◆ WHAT YOU NEED TO DO: Show each line in the records that contains the string "numericTimeSignature", copying every such line in full.

»»

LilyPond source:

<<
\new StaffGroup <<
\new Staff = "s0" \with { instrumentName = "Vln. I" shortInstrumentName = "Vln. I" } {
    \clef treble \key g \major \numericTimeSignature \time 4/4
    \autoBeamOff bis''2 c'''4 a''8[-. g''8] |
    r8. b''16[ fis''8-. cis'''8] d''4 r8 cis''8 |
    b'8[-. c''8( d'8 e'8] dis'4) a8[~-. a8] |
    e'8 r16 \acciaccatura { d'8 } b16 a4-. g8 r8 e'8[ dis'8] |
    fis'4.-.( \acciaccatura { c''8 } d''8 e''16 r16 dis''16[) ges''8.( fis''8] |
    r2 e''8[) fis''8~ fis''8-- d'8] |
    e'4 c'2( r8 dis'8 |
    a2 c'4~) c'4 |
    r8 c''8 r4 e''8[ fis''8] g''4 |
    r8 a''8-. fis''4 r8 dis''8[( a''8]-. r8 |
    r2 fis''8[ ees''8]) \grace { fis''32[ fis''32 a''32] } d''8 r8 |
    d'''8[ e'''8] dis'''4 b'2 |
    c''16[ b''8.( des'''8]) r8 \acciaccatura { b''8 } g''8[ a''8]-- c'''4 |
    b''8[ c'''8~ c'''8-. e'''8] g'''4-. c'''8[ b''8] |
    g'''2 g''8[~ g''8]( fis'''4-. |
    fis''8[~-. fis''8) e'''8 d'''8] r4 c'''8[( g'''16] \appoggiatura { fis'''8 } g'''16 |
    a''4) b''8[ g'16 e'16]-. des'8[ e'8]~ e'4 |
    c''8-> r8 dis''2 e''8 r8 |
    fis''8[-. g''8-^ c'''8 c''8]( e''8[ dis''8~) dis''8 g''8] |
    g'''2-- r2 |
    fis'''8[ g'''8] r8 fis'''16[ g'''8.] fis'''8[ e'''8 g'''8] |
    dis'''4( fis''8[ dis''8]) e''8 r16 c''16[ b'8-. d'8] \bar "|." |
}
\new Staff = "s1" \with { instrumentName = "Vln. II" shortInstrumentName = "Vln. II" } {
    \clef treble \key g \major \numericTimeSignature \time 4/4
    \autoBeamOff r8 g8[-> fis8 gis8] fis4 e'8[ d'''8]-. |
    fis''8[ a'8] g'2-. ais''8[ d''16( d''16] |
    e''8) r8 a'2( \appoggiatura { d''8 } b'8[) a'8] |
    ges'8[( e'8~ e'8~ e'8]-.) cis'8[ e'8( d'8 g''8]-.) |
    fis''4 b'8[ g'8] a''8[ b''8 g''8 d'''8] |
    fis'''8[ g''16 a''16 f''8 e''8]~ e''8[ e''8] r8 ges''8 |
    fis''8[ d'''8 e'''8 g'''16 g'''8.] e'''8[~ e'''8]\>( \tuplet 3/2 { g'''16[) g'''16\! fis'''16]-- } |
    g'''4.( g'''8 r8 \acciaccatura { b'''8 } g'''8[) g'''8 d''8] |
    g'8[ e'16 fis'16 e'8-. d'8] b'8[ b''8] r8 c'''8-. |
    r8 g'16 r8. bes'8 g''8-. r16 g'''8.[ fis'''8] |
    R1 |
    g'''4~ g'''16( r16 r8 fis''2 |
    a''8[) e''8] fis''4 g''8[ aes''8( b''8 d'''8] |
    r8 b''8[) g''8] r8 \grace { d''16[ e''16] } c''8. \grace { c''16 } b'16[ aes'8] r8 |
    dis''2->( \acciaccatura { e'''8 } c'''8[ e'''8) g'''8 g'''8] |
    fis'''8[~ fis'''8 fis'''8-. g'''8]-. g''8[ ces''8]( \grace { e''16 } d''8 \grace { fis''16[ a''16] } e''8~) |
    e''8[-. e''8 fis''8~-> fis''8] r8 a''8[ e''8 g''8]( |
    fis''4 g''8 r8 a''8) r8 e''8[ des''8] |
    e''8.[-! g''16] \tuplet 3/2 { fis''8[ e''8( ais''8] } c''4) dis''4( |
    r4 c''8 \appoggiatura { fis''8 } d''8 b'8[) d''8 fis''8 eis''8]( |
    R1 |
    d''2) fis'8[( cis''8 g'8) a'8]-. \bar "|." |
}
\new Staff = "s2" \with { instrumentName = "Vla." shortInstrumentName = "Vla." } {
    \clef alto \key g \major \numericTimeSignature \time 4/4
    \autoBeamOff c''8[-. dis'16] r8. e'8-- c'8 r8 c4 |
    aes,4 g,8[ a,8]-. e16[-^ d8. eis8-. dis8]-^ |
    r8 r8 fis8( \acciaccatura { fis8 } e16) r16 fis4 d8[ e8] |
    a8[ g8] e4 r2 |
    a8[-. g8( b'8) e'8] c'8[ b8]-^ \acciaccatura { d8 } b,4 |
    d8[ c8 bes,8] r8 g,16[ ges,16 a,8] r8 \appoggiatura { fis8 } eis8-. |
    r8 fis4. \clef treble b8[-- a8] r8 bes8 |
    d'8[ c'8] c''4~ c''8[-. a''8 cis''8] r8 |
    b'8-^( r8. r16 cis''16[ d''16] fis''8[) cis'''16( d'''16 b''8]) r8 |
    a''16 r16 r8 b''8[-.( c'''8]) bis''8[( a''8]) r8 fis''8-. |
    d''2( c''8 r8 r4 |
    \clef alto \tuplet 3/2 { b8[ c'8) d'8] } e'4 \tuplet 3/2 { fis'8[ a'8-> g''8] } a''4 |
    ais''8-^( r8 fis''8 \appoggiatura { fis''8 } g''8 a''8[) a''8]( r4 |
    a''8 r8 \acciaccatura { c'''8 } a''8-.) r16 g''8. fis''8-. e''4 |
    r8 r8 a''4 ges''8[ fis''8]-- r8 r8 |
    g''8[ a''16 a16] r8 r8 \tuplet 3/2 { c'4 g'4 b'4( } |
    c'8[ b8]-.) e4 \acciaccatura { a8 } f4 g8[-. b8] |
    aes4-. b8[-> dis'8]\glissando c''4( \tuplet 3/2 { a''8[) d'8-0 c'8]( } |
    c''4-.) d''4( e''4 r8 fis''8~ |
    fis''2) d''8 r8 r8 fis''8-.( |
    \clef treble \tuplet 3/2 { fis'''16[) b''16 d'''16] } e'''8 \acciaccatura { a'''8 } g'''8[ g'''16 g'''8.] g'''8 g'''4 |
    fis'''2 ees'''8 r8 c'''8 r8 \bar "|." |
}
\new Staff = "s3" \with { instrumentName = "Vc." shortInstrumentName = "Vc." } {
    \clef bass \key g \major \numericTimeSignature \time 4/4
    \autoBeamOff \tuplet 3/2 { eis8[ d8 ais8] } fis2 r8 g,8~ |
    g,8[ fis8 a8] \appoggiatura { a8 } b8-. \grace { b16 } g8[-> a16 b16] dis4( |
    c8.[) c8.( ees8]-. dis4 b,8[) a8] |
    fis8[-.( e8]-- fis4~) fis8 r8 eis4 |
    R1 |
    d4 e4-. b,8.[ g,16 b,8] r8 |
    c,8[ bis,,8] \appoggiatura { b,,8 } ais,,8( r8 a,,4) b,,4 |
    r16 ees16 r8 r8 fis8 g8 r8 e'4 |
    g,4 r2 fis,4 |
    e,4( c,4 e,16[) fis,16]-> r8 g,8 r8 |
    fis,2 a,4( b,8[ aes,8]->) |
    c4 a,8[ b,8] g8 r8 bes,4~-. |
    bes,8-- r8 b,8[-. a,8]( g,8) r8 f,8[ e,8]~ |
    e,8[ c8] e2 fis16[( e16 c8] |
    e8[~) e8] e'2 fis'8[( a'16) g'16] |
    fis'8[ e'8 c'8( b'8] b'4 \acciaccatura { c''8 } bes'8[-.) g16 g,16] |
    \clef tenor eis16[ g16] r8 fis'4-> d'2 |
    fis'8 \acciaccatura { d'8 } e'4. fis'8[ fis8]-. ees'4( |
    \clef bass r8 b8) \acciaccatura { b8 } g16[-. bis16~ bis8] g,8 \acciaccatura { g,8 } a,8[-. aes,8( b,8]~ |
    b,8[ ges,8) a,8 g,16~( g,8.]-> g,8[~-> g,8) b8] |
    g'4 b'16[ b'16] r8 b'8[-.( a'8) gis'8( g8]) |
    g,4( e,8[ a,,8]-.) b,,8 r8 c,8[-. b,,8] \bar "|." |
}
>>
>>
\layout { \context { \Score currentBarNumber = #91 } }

««

◆ WRITTEN RESPONSE:
    \clef treble \key g \major \numericTimeSignature \time 4/4
    \clef treble \key g \major \numericTimeSignature \time 4/4
    \clef alto \key g \major \numericTimeSignature \time 4/4
    \clef bass \key g \major \numericTimeSignature \time 4/4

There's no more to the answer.